**Assigned task:**
Only lines containing the word "diamond" belong in the answer; copy each one from the records.

**Recorded information:**
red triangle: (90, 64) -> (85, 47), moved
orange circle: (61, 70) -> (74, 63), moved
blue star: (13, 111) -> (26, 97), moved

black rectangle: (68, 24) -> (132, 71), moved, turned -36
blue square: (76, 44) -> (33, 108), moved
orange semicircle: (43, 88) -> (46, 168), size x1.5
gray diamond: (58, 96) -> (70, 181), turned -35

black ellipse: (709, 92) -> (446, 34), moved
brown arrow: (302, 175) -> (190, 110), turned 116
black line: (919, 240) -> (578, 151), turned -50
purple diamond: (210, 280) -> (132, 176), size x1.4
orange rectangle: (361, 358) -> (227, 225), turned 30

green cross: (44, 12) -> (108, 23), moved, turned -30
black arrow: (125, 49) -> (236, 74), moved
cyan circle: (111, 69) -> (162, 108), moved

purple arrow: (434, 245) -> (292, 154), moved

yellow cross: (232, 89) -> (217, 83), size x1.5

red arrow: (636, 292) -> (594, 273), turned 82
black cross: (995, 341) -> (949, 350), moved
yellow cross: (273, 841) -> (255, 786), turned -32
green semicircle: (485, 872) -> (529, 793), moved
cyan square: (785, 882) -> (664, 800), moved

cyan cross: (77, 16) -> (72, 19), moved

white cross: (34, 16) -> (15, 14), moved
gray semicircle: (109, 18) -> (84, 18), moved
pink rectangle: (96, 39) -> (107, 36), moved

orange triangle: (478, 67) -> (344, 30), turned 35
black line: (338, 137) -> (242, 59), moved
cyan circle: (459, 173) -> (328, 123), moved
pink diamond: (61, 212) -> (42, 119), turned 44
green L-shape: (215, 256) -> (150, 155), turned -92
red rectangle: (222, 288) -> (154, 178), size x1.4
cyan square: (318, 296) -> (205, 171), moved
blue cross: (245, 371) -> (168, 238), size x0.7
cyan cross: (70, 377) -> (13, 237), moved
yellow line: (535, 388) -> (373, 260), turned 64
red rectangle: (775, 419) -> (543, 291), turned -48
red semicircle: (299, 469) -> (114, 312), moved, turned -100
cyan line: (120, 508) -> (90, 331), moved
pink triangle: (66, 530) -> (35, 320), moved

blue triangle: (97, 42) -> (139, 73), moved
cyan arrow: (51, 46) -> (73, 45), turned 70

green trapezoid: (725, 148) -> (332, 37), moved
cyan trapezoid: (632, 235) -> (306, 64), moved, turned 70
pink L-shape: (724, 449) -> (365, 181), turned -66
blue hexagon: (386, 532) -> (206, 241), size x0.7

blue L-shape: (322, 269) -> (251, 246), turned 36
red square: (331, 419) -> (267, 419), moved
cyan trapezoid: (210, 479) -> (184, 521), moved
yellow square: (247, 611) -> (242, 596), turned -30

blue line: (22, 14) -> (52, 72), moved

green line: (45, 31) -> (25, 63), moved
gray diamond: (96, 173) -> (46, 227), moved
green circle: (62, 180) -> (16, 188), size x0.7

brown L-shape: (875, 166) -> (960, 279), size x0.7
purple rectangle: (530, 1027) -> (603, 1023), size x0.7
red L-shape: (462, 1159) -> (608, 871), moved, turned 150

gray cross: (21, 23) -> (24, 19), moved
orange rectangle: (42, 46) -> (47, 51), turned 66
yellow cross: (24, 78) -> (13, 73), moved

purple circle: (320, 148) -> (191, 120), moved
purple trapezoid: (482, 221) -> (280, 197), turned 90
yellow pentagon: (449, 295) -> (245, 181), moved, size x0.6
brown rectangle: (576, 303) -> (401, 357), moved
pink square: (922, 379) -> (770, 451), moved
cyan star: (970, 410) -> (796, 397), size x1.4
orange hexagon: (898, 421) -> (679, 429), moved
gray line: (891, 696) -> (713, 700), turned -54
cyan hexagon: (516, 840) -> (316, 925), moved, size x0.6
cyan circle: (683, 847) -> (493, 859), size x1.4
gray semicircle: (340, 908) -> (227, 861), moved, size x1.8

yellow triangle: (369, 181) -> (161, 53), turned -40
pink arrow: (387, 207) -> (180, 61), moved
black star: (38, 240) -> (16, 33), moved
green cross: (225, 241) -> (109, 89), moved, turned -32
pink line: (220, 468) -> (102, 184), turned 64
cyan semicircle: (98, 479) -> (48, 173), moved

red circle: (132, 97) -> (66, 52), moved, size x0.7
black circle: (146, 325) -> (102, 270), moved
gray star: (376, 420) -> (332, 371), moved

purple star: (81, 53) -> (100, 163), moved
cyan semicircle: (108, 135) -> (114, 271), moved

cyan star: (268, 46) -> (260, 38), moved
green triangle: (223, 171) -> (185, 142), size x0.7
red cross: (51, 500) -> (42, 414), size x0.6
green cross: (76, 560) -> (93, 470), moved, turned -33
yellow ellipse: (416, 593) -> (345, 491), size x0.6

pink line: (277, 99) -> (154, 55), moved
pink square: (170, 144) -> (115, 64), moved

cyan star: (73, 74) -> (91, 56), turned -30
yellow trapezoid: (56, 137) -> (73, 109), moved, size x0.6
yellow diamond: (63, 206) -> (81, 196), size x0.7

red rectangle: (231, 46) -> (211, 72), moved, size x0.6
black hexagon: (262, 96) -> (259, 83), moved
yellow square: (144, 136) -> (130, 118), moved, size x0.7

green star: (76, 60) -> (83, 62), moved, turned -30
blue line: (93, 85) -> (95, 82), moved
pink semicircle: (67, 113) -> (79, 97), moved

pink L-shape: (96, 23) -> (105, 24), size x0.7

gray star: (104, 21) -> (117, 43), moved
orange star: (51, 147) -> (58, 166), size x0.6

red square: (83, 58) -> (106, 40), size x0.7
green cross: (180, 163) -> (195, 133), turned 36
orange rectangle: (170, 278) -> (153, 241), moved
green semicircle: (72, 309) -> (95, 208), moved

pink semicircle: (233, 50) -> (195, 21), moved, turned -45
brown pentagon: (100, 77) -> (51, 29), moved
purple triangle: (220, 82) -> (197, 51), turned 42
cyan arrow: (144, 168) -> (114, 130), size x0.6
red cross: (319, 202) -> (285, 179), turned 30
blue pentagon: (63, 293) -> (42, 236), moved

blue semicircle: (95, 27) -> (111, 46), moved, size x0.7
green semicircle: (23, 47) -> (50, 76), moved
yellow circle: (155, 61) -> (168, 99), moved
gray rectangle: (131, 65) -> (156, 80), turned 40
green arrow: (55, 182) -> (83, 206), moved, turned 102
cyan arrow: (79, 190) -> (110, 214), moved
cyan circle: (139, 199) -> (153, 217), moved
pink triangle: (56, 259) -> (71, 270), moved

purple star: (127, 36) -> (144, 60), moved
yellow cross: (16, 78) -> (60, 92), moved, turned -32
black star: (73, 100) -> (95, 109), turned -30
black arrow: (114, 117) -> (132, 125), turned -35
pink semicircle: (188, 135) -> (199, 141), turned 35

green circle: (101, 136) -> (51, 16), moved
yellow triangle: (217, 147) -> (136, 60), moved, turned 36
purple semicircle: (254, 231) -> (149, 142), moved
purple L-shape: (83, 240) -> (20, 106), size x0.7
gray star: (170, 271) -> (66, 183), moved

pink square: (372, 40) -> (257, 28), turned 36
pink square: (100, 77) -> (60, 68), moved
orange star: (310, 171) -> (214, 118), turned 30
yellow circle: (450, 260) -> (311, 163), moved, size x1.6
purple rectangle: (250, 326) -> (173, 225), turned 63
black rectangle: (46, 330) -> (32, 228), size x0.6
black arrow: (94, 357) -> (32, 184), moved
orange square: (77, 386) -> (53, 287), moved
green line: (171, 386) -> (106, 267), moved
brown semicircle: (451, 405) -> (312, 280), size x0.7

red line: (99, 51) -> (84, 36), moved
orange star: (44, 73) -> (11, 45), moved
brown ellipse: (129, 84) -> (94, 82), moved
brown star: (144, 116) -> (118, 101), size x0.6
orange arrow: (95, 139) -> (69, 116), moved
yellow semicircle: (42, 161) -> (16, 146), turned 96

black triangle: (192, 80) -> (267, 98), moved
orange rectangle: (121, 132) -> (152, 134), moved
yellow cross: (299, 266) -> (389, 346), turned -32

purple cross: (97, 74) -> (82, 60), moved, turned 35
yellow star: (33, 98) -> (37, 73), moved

**Output:**
gray diamond: (58, 96) -> (70, 181), turned -35
purple diamond: (210, 280) -> (132, 176), size x1.4
pink diamond: (61, 212) -> (42, 119), turned 44
gray diamond: (96, 173) -> (46, 227), moved
yellow diamond: (63, 206) -> (81, 196), size x0.7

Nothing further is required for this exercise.